DATA EXTRACTS »
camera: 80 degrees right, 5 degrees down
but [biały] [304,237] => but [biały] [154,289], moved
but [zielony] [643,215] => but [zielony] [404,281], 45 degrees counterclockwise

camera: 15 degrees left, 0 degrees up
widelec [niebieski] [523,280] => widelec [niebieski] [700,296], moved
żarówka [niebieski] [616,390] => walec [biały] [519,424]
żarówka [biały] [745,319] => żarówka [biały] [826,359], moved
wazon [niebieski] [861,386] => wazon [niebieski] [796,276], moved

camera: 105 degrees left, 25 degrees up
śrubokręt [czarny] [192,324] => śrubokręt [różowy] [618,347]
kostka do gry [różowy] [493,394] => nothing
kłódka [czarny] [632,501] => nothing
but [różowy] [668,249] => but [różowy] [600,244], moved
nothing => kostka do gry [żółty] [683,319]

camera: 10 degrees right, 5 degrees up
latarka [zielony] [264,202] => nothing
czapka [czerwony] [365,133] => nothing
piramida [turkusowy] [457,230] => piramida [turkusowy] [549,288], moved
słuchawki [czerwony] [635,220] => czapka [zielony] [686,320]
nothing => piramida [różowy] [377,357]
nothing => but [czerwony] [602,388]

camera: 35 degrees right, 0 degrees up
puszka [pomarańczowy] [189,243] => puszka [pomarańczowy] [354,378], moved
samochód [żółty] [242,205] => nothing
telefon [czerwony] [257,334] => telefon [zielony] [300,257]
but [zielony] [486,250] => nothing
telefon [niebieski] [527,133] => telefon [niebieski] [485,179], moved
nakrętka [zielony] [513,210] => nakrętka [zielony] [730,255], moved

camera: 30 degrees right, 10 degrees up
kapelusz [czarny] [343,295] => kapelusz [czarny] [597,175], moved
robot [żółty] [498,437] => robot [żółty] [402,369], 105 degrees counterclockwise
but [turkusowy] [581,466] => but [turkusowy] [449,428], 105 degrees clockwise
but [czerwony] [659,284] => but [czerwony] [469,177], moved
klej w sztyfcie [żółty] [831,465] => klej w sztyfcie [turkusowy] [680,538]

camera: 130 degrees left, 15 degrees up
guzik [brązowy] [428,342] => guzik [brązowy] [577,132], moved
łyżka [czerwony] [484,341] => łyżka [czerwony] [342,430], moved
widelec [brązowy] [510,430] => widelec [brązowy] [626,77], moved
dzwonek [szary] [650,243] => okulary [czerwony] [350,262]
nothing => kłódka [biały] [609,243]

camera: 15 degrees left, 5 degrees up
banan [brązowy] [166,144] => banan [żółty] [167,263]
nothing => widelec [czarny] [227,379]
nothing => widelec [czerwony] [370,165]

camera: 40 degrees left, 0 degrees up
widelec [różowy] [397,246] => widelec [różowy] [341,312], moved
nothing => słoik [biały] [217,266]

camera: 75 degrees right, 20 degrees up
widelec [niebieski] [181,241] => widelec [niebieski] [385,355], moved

WHAT YOU SHOULD DO » Within the listing, how many lines hold the string "brązowy"? State that number alone.

ANSWER SECTION » 3